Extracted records
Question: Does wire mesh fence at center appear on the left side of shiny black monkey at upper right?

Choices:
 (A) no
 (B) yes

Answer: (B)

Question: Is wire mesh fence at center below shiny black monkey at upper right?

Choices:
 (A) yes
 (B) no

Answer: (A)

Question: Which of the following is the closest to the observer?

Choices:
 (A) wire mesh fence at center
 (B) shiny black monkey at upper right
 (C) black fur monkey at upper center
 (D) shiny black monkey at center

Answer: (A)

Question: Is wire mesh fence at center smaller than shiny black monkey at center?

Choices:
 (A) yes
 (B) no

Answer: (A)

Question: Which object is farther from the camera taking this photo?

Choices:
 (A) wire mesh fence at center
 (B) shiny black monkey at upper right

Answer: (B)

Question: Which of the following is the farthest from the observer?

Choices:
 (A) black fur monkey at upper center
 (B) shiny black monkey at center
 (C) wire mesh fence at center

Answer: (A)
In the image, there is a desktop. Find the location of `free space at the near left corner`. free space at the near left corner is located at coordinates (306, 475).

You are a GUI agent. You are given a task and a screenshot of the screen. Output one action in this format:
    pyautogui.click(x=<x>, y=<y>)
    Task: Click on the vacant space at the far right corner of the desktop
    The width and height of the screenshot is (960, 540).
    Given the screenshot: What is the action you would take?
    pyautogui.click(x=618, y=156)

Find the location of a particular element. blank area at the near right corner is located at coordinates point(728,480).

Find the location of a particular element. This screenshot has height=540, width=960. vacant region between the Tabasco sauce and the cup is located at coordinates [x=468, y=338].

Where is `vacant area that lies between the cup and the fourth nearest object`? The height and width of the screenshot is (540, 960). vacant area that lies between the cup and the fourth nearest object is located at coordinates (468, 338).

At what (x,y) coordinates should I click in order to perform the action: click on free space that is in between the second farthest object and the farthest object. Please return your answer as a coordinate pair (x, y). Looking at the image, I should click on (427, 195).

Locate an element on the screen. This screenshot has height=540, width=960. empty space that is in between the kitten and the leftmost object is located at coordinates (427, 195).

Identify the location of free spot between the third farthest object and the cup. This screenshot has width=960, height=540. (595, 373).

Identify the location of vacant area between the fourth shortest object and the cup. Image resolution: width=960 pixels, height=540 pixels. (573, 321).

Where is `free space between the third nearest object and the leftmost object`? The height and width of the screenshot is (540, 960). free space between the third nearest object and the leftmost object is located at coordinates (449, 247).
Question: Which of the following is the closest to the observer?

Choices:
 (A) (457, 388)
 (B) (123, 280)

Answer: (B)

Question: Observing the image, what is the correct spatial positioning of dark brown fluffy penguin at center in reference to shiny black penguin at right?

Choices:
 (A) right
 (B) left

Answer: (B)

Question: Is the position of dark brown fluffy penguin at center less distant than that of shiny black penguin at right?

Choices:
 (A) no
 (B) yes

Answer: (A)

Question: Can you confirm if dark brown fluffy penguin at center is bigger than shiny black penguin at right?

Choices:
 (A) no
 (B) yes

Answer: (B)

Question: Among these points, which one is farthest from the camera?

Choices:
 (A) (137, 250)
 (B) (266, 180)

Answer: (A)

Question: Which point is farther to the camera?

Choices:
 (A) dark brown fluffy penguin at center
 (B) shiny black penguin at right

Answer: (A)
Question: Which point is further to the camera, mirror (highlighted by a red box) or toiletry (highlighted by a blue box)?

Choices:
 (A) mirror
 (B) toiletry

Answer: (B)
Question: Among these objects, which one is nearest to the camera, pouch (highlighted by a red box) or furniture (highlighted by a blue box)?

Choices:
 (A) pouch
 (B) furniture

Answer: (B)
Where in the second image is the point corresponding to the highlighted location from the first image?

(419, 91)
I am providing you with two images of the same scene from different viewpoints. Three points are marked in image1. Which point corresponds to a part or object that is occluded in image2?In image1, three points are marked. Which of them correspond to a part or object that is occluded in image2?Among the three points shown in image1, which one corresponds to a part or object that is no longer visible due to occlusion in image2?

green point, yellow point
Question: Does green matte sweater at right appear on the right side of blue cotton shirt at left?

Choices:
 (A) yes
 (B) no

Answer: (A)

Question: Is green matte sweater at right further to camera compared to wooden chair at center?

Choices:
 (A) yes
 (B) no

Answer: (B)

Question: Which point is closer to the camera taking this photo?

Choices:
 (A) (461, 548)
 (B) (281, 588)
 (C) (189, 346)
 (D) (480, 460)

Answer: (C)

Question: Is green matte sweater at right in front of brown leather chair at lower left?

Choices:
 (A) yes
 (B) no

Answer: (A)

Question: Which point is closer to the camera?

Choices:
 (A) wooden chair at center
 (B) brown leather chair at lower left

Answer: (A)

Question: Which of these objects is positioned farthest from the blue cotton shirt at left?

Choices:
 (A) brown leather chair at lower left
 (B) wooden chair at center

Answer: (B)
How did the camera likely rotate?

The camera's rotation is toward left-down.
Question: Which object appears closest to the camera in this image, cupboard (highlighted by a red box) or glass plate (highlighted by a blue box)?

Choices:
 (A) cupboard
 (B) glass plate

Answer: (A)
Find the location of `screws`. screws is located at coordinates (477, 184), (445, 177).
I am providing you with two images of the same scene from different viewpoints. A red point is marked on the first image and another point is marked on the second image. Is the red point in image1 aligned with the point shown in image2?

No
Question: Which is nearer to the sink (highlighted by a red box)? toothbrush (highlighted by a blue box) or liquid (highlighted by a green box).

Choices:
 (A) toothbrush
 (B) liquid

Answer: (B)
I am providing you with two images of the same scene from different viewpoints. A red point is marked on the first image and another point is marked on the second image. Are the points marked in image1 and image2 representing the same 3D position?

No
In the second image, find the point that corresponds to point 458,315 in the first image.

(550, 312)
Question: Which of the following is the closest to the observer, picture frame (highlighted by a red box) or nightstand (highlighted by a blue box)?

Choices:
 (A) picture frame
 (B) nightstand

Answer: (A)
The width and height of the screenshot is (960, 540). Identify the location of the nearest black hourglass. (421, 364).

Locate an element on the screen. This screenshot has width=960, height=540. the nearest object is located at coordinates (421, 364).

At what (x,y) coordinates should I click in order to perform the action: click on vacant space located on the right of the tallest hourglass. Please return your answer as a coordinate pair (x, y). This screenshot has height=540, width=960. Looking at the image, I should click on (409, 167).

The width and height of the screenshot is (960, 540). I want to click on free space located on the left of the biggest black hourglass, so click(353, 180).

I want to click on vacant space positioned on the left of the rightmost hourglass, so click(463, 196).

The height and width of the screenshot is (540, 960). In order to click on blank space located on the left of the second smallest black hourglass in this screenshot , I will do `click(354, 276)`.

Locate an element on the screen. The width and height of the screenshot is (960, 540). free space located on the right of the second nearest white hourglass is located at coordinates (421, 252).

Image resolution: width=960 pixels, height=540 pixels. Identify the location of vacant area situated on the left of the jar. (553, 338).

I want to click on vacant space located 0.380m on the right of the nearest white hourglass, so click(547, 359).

→ Work instructions:
Return every line of the records above that contains the word "shown".

→ The completed task:
I am providing you with two images of the same scene from different viewpoints. Three points are marked in image1. Which point corresponds to a part or object that is occluded in image2?In image1, three points are marked. Which of them correspond to a part or object that is occluded in image2?Among the three points shown in image1, which one corresponds to a part or object that is no longer visible due to occlusion in image2?
I am providing you with two images of the same scene from different viewpoints. A red point is marked on the first image and another point is marked on the second image. Is the red point in image1 aligned with the point shown in image2?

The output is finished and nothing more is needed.